| Input |

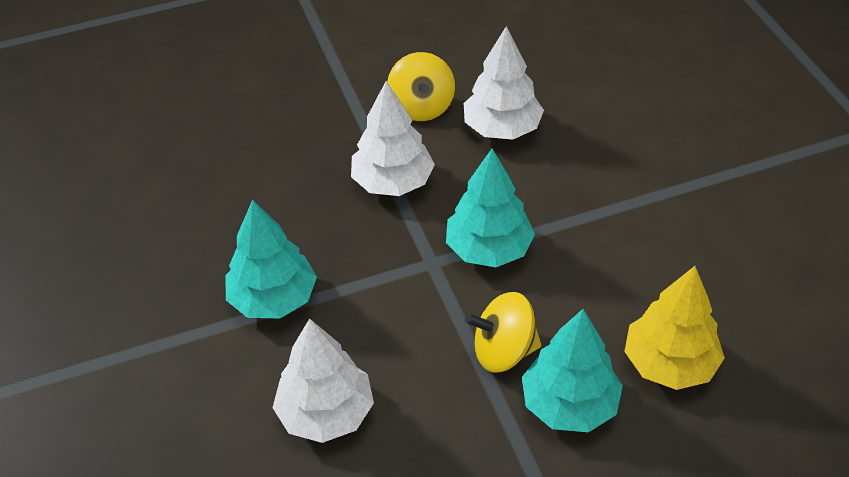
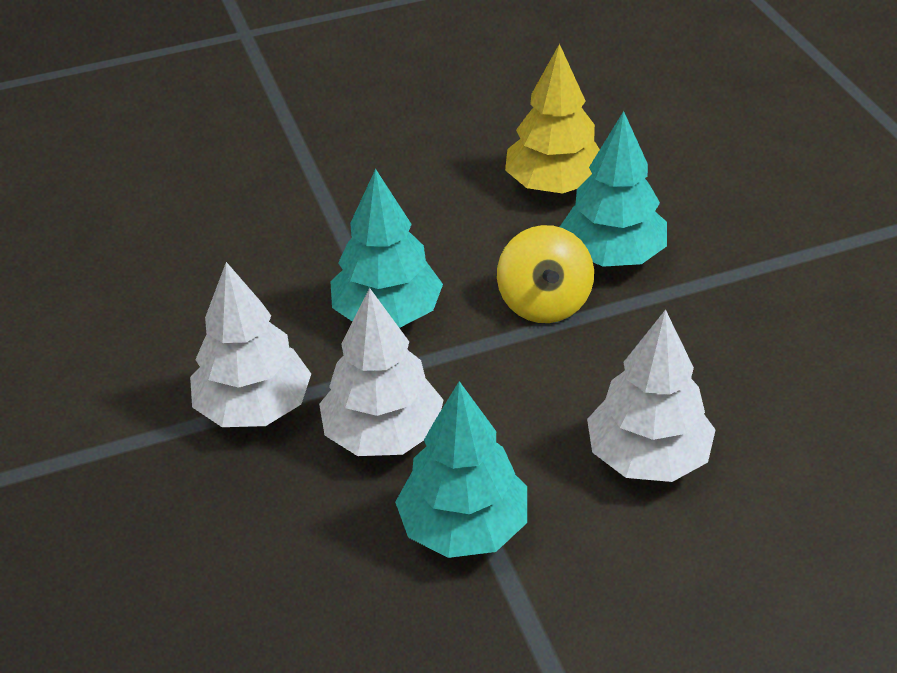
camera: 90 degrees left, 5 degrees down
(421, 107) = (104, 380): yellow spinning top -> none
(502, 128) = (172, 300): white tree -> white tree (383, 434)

==

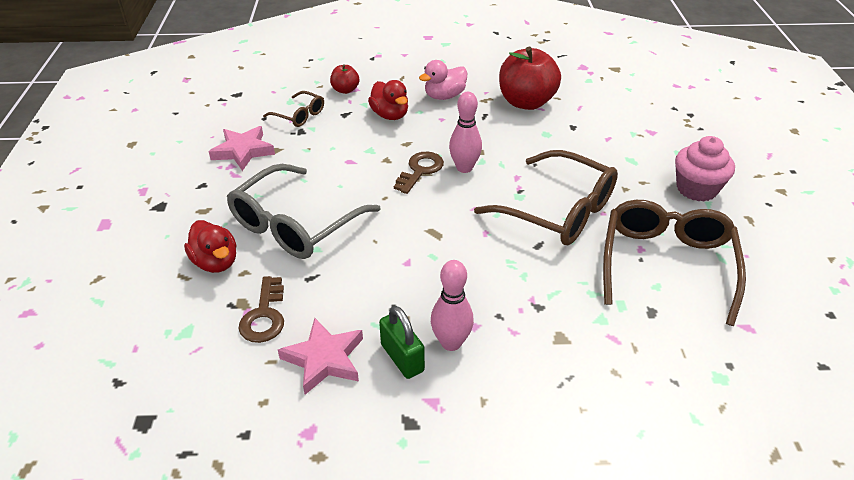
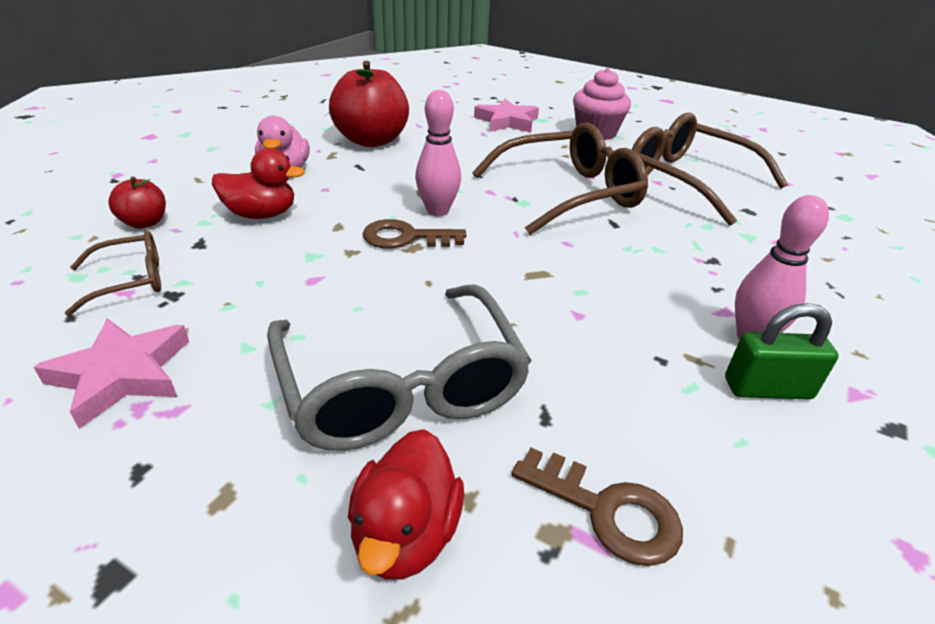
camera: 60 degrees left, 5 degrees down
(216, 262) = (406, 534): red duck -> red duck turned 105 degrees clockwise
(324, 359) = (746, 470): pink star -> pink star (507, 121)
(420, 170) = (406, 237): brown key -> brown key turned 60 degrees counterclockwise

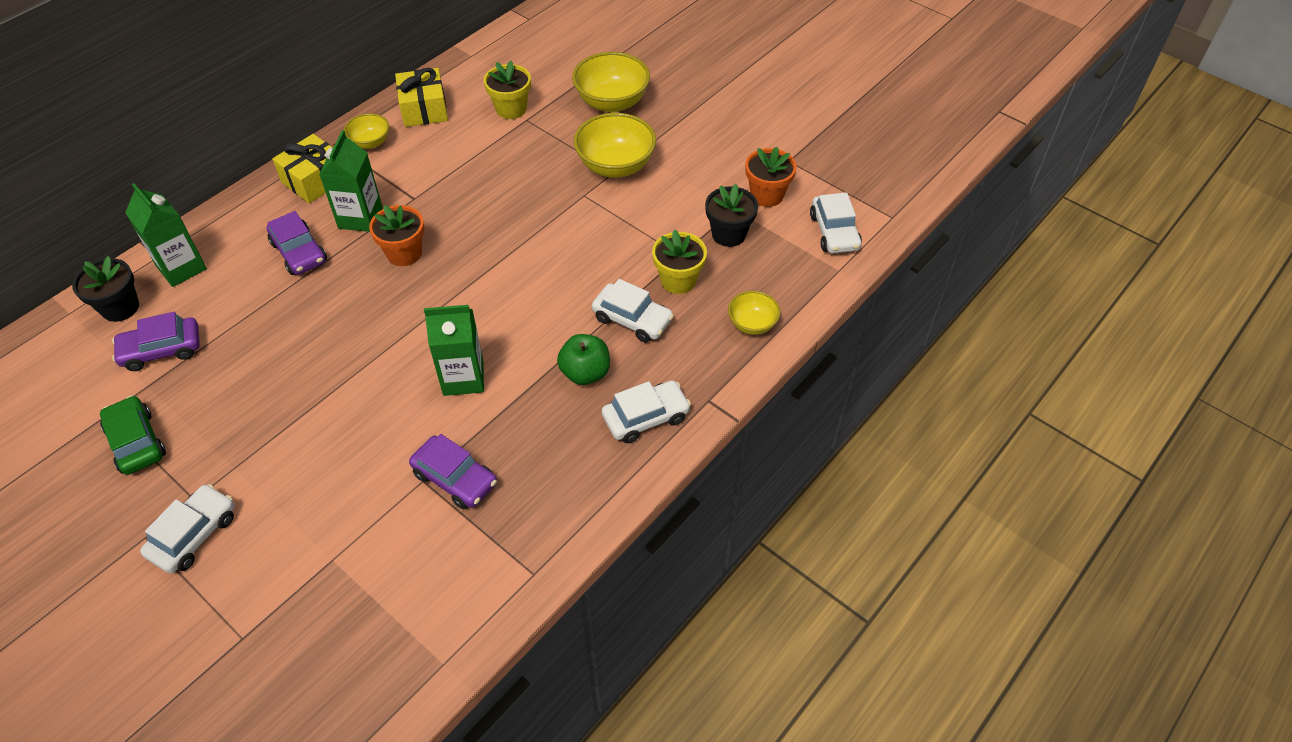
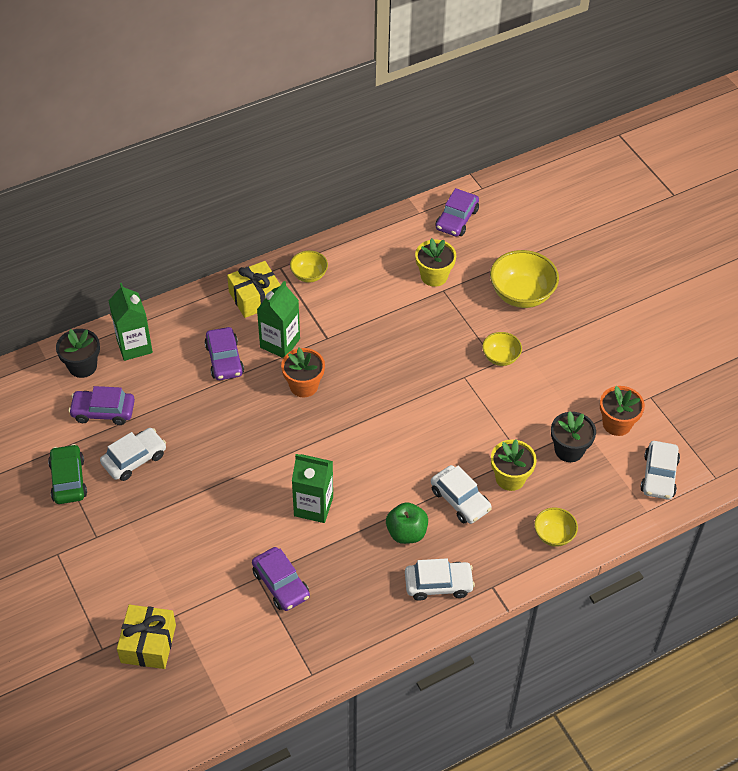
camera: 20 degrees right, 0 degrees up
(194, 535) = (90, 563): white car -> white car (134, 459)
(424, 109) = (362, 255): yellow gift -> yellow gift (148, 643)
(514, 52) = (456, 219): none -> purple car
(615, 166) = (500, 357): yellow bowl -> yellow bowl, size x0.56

...

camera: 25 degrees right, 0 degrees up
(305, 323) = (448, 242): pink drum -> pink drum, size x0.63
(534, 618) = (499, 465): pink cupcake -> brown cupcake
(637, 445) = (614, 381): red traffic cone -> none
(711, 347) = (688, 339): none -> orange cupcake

| Work to be completed |
Print, without alteration, only the lines above between the one holding "(424, 109) = (362, 255): yellow" and the one holding "(615, 166) = (500, 357): yellow", inclusive.

| Output for this task |
(424, 109) = (362, 255): yellow gift -> yellow gift (148, 643)
(514, 52) = (456, 219): none -> purple car
(615, 166) = (500, 357): yellow bowl -> yellow bowl, size x0.56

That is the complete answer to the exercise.